Your instructions → A word-for-word copy of the data is what's wanted; pictures stay out of it.
○ ○ ○ ○ ○ ○ ○
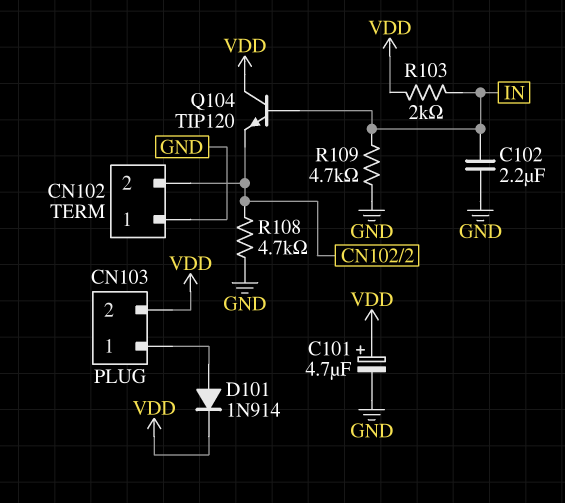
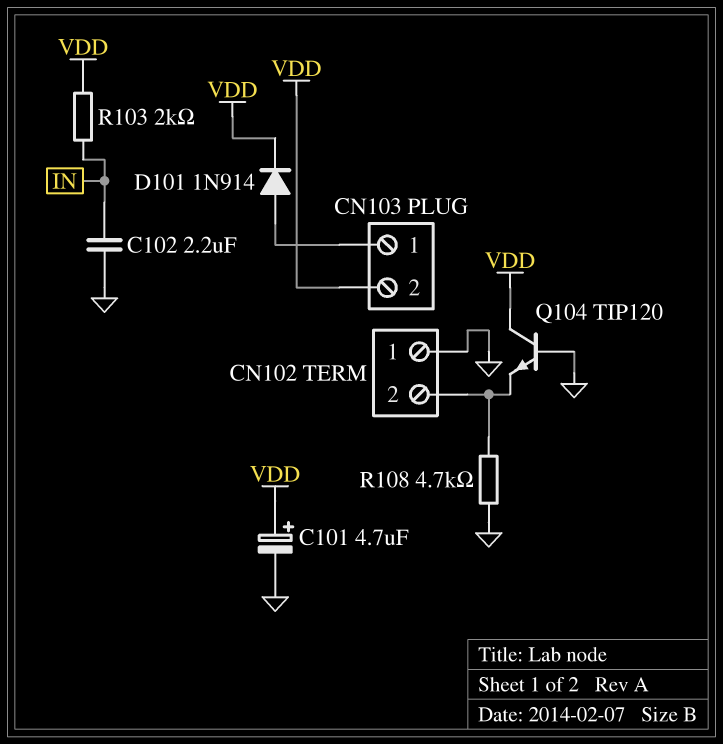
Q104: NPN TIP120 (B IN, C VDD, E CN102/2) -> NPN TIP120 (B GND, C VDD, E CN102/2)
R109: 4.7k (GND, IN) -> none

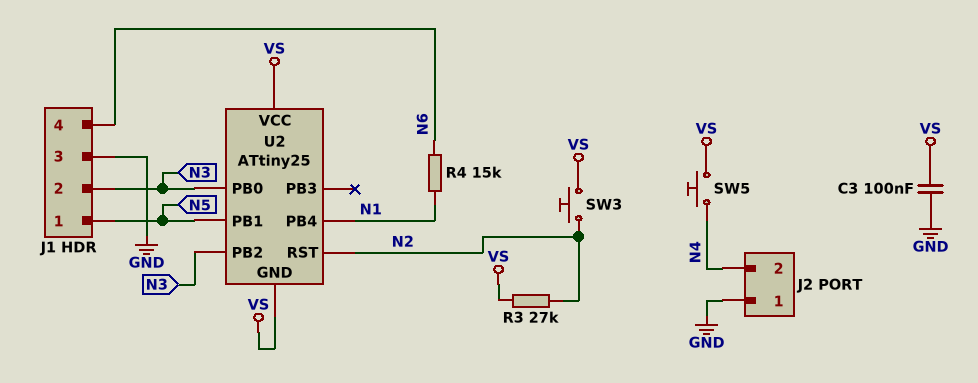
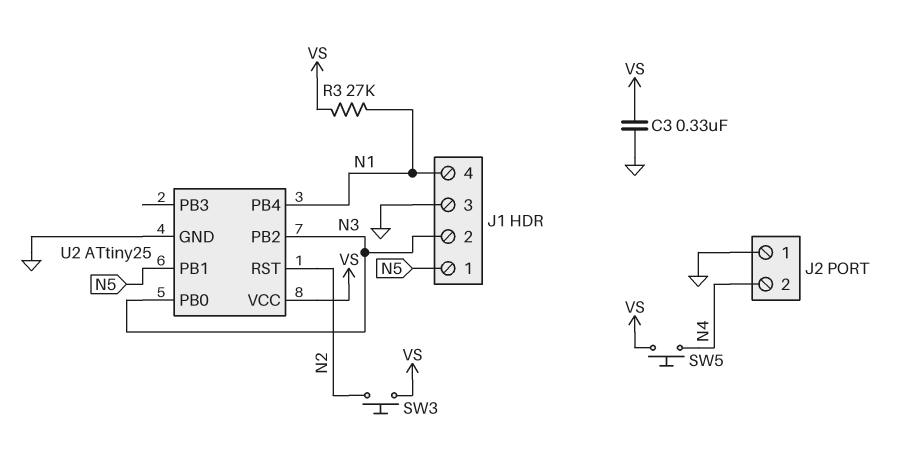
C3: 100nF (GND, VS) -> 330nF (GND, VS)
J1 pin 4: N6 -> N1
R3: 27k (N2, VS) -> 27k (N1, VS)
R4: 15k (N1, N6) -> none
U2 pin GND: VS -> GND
○ ○ ○ ○ ○ ○ ○
Answer for the task →
Q104: NPN TIP120 (B IN, C VDD, E CN102/2) -> NPN TIP120 (B GND, C VDD, E CN102/2)
R109: 4.7k (GND, IN) -> none

C3: 100nF (GND, VS) -> 330nF (GND, VS)
J1 pin 4: N6 -> N1
R3: 27k (N2, VS) -> 27k (N1, VS)
R4: 15k (N1, N6) -> none
U2 pin GND: VS -> GND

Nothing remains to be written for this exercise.